== Extracted material
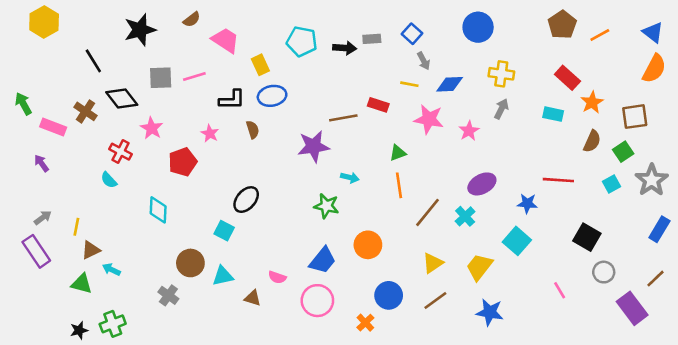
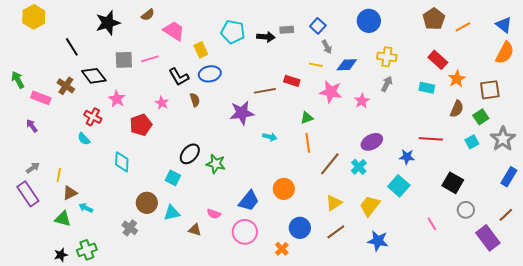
black L-shape: (232, 100) -> (179, 77), turned 60
green star: (326, 206) -> (216, 164), moved

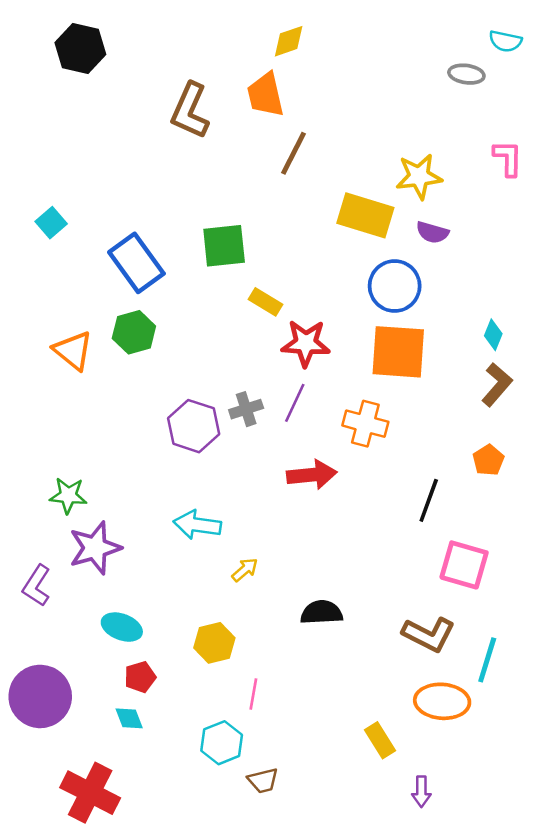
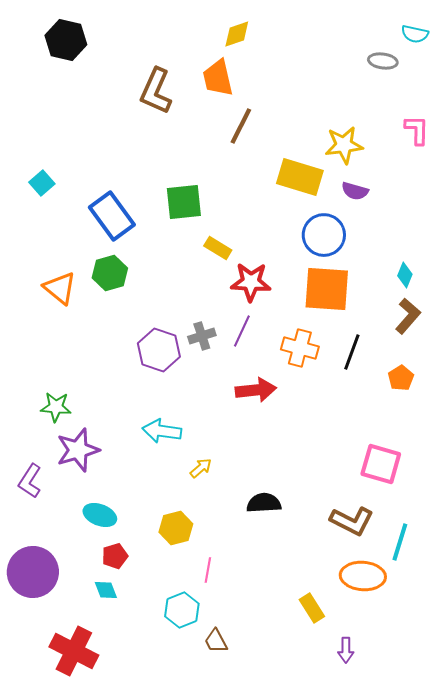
black line: (429, 500) -> (352, 352), moved
brown trapezoid: (263, 780) -> (216, 641), turned 76

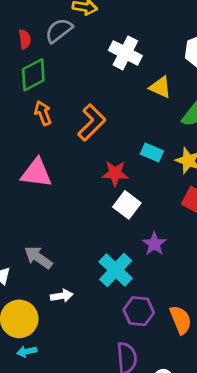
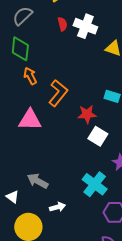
gray semicircle: (59, 31) -> (23, 16), moved
red semicircle: (25, 39) -> (62, 24), moved
green diamond: (33, 75) -> (20, 49), turned -50
orange L-shape: (92, 122) -> (58, 93), moved

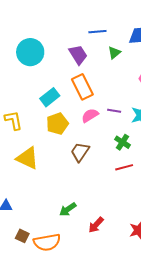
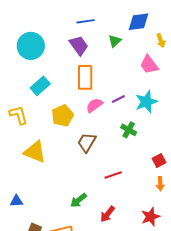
blue line: (97, 32) -> (86, 21), moved
orange rectangle: (82, 87) -> (85, 77), turned 30
cyan rectangle: (50, 97) -> (40, 86), moved
purple line: (114, 111) -> (118, 99), turned -32
red line: (124, 167) -> (113, 175), moved

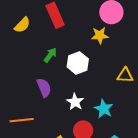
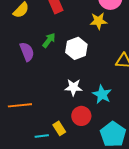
purple semicircle: (44, 88) -> (27, 52), moved
white star: (75, 102) -> (73, 87), turned -30

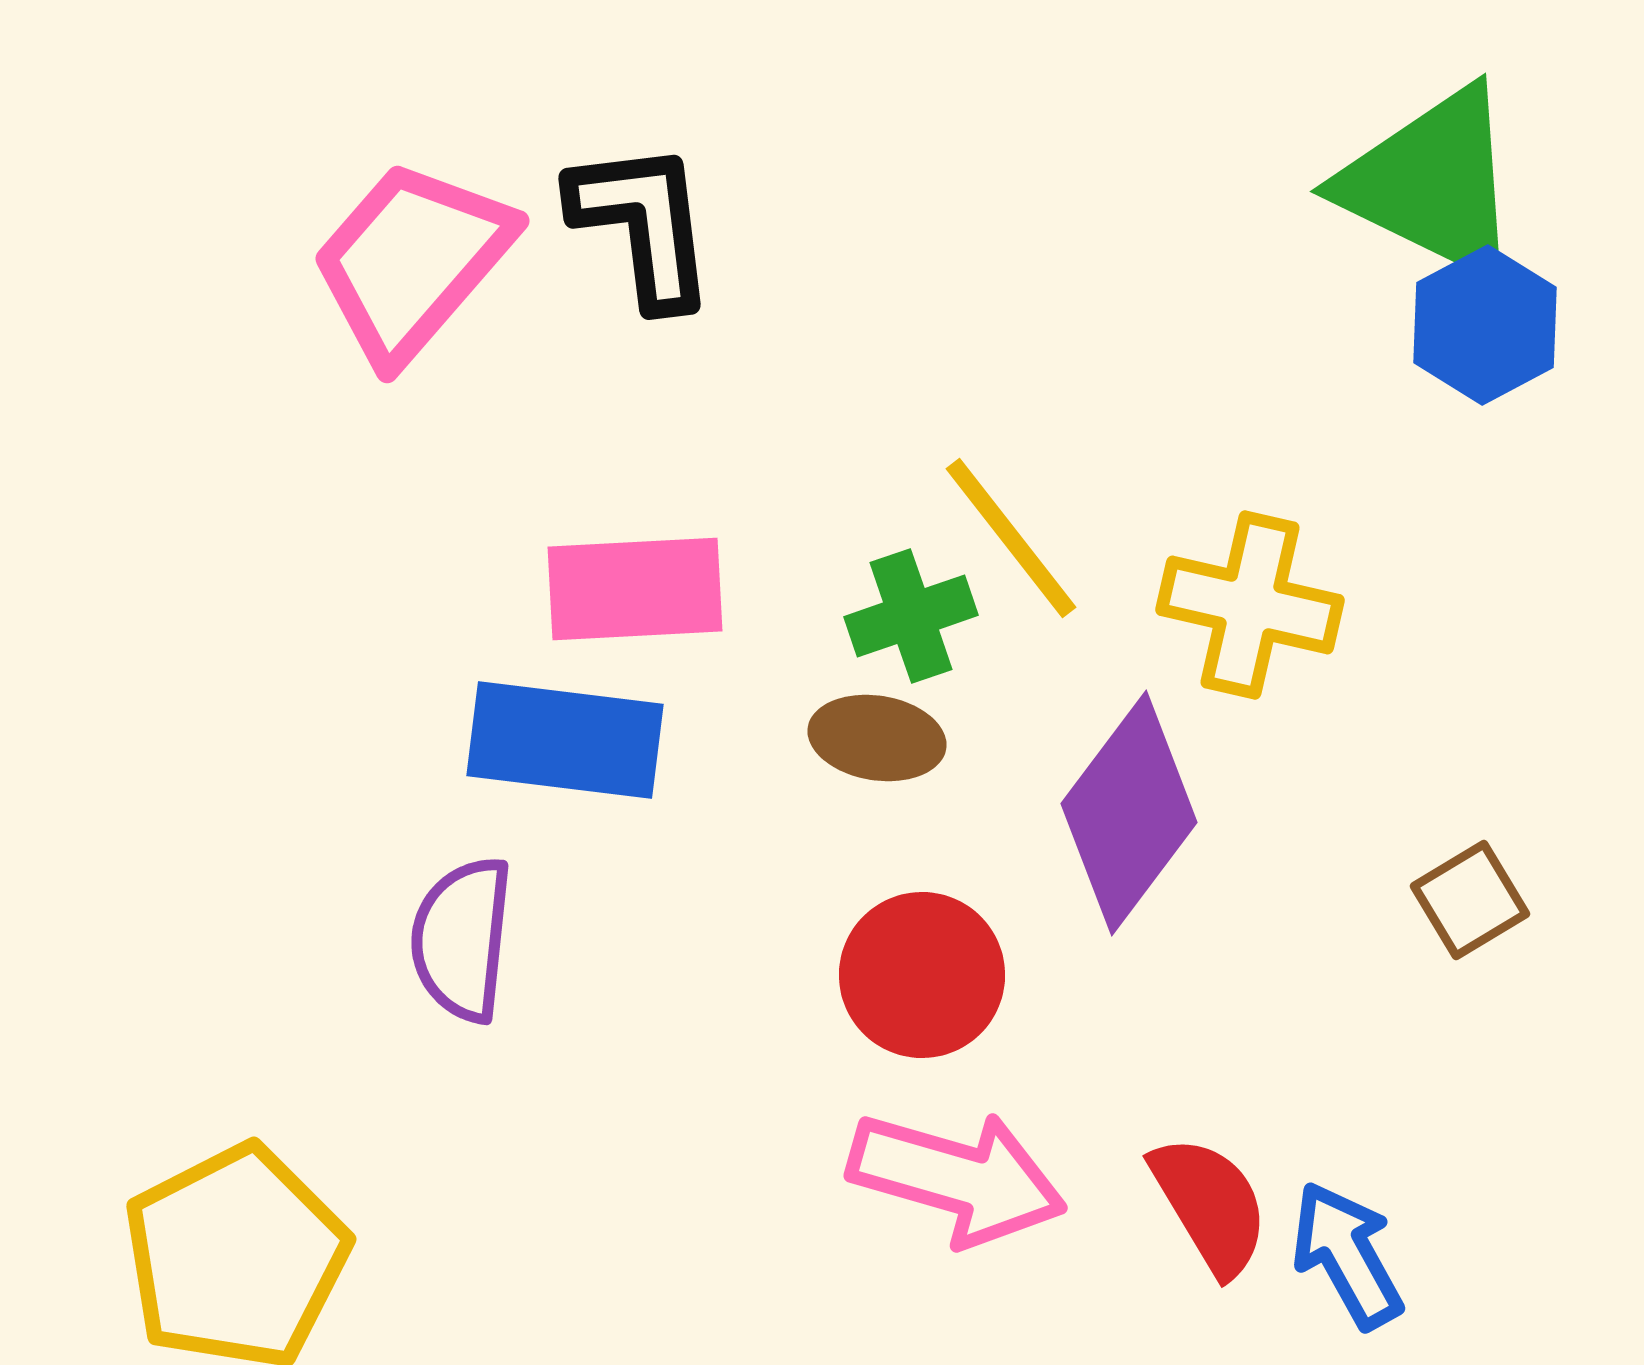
====
## Work instructions:
Please return every line in the data that includes the string "rectangle".

## Solved problem:
orange rectangle: (82, 87) -> (85, 77), turned 30
cyan rectangle: (50, 97) -> (40, 86), moved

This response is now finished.